- _Problem to solve_: Word for word, set down every line of the entries below from the line with "(499, 523) = (551, 215): turquoise" to the line with "(570, 363) = (413, 173): none -> orange cup", including both, and no other line.

- _The input_:

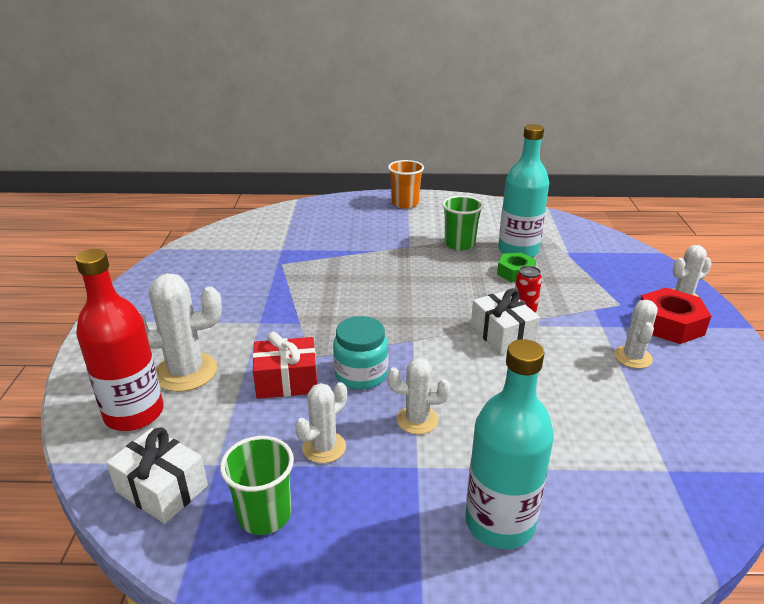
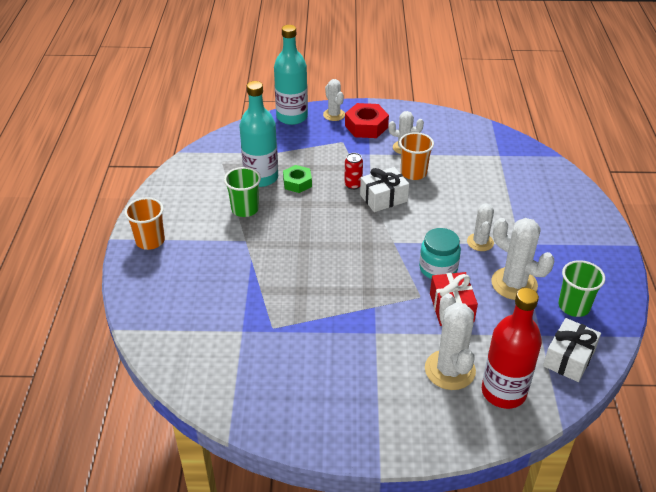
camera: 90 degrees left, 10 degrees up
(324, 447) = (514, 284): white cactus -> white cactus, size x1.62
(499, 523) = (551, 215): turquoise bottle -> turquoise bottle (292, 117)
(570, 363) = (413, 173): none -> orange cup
* * *
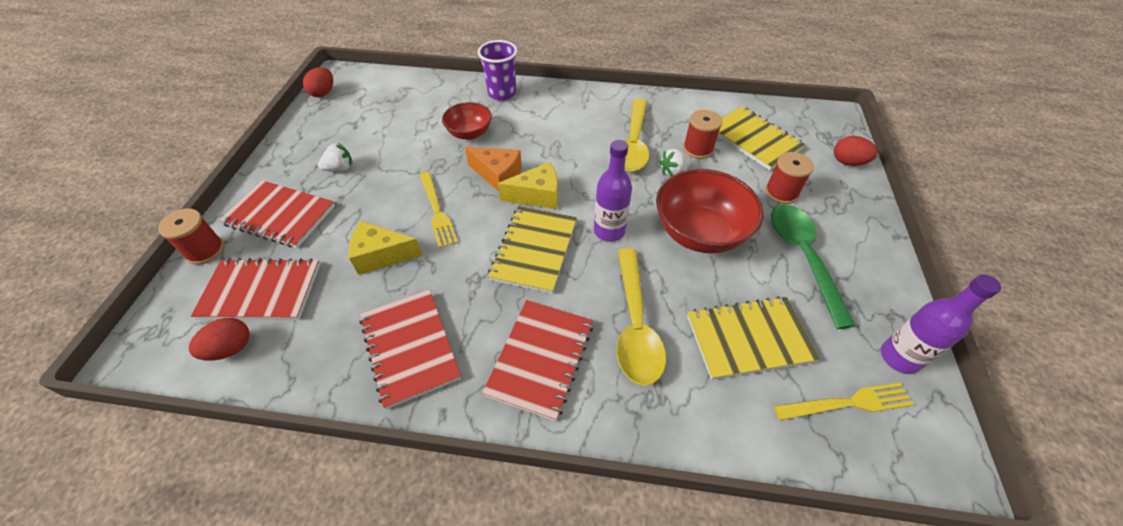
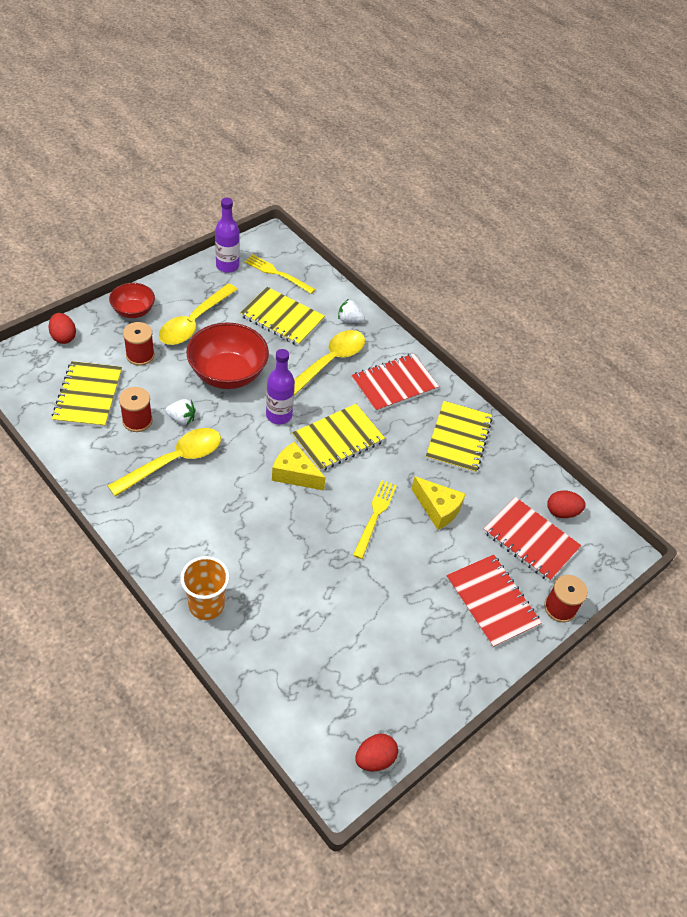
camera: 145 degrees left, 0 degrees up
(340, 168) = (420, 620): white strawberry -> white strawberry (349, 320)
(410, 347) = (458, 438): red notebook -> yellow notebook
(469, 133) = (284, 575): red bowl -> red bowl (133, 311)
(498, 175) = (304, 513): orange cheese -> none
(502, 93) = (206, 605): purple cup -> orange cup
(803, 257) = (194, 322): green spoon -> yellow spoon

- _Response below_:
(499, 523) = (551, 215): turquoise bottle -> turquoise bottle (292, 117)
(570, 363) = (413, 173): none -> orange cup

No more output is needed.